## Exercise directions:
Please write out all of the data below exactly, without including the pictures.

## Change detection outputs:
Segment Open

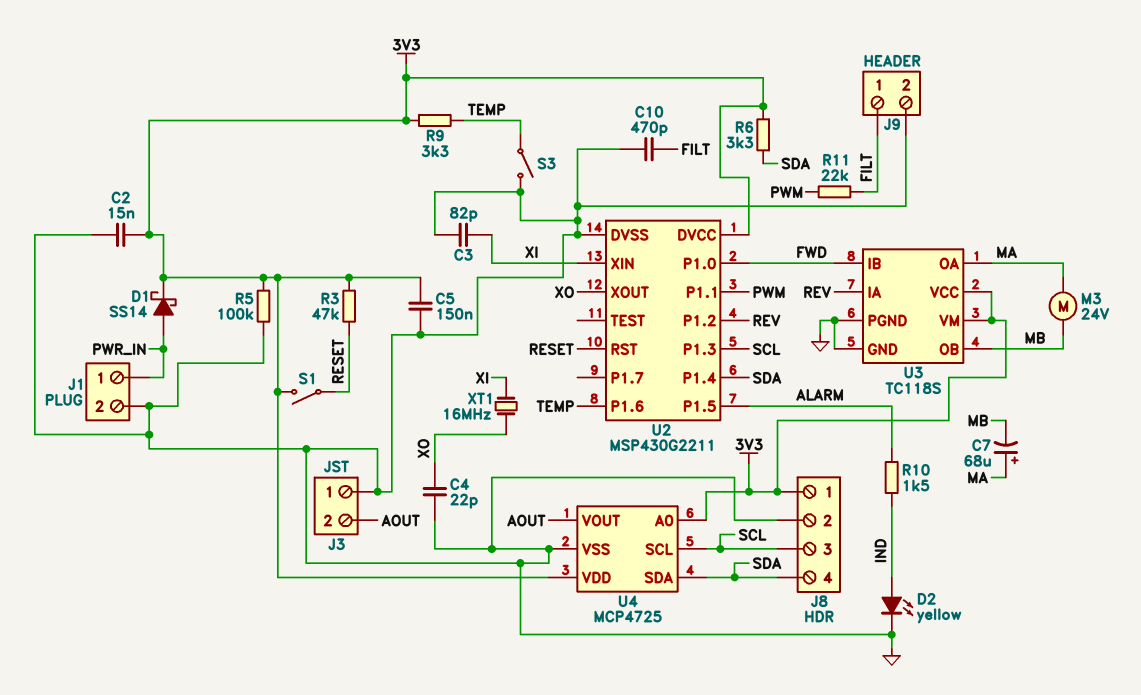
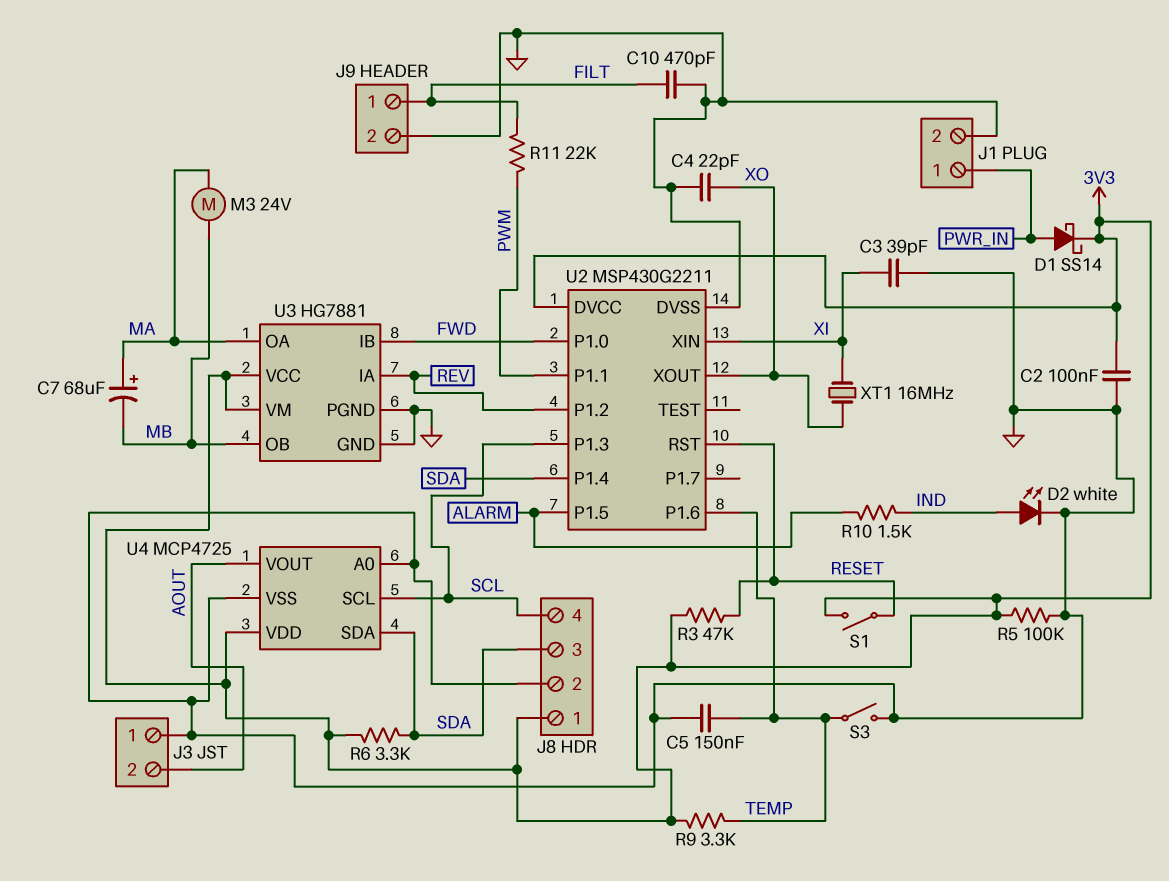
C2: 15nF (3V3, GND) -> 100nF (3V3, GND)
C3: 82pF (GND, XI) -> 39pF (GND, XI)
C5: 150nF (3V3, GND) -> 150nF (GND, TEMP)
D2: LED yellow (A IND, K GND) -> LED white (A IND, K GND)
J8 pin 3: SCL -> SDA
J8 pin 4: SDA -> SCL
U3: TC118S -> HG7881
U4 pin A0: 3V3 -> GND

Segment Closed

## Answer to the problem:
C2: 15nF (3V3, GND) -> 100nF (3V3, GND)
C3: 82pF (GND, XI) -> 39pF (GND, XI)
C5: 150nF (3V3, GND) -> 150nF (GND, TEMP)
D2: LED yellow (A IND, K GND) -> LED white (A IND, K GND)
J8 pin 3: SCL -> SDA
J8 pin 4: SDA -> SCL
U3: TC118S -> HG7881
U4 pin A0: 3V3 -> GND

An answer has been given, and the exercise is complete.